Exercise: Every line of the data below must be output exactly, with images left out.

Records for this task:
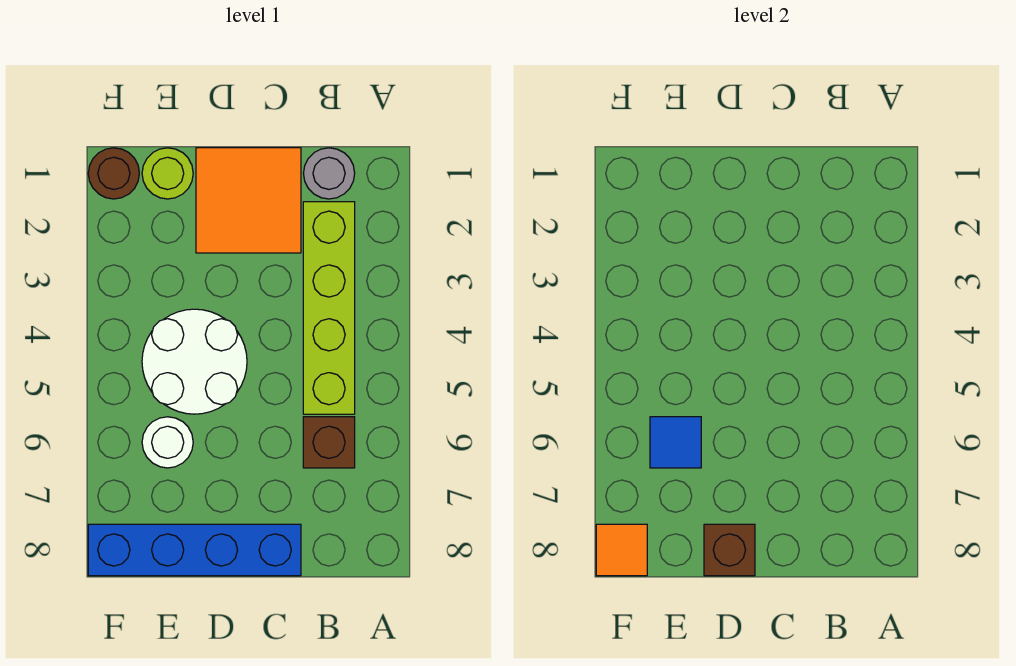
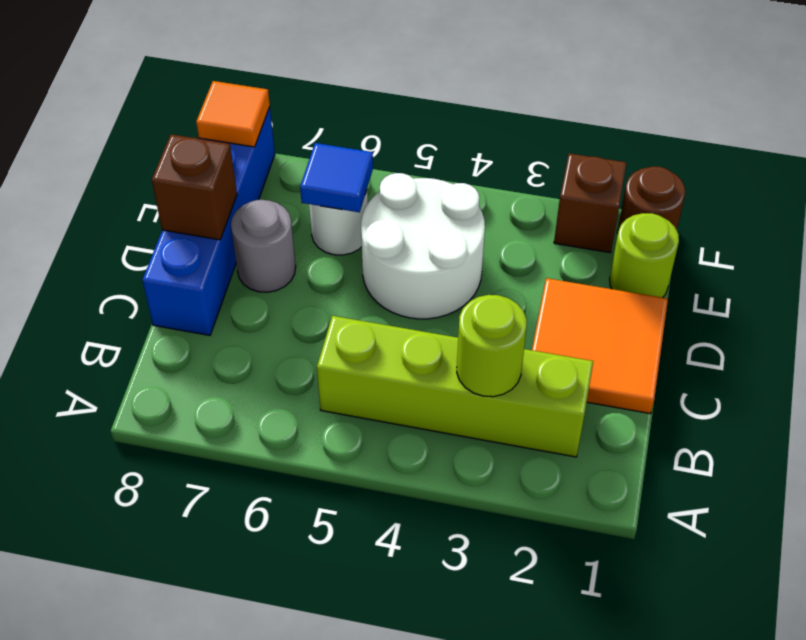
grey round brick B1 level 1 -> grey round brick D7 level 1
none -> lime round brick B3 level 2
brown brick B6 level 1 -> brown brick F2 level 1

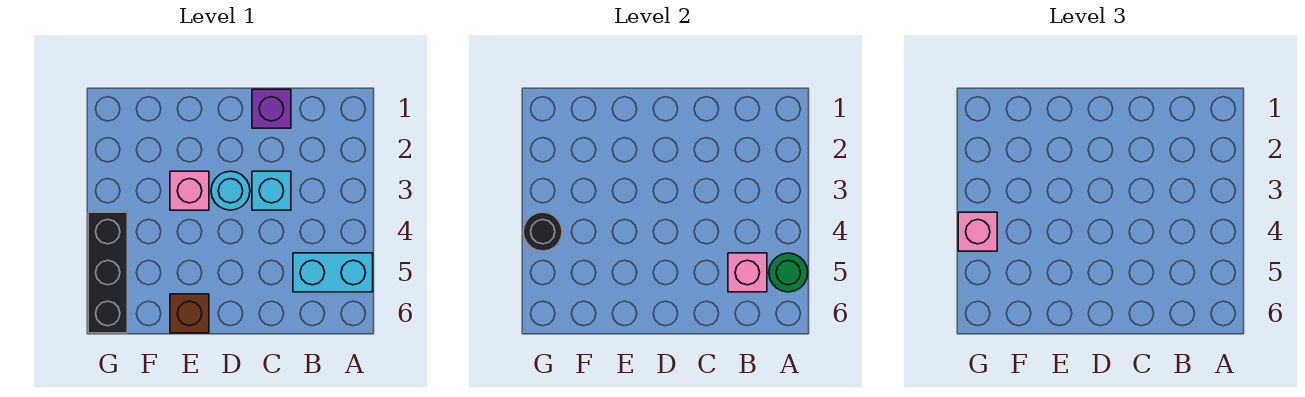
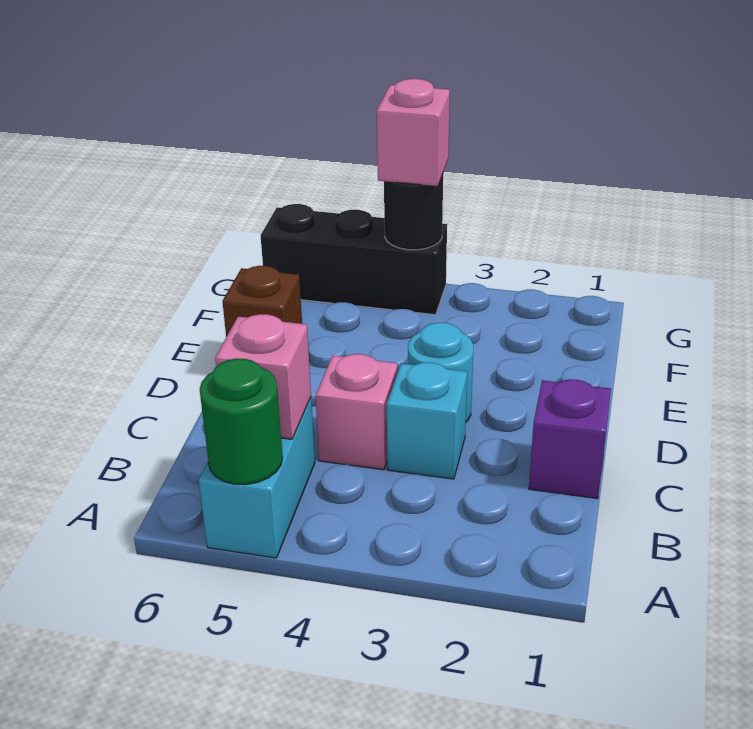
pink brick E3 level 1 -> pink brick C4 level 1

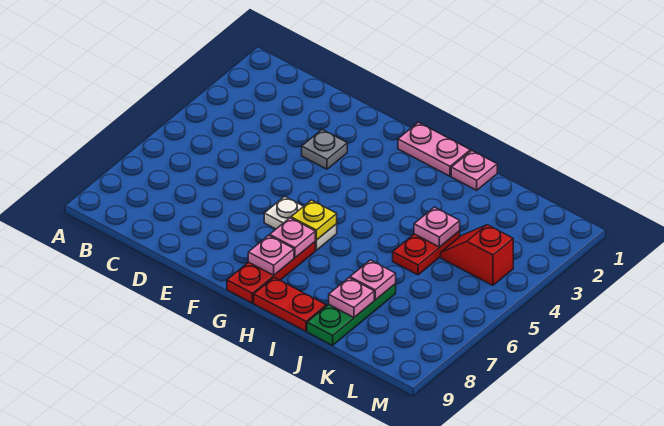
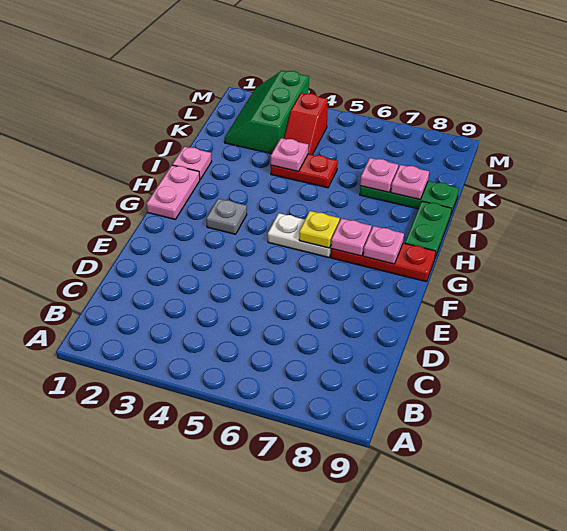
grey plate E3 level 1 -> grey plate G3 level 1
white plate F6:G6 level 1 -> white plate G5:G6 level 1
red plate H9:I9 level 1 -> green plate H9:I9 level 1
none -> green slope K2:M3 level 1 top 3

The answer:
grey round brick B1 level 1 -> grey round brick D7 level 1
none -> lime round brick B3 level 2
brown brick B6 level 1 -> brown brick F2 level 1

pink brick E3 level 1 -> pink brick C4 level 1

grey plate E3 level 1 -> grey plate G3 level 1
white plate F6:G6 level 1 -> white plate G5:G6 level 1
red plate H9:I9 level 1 -> green plate H9:I9 level 1
none -> green slope K2:M3 level 1 top 3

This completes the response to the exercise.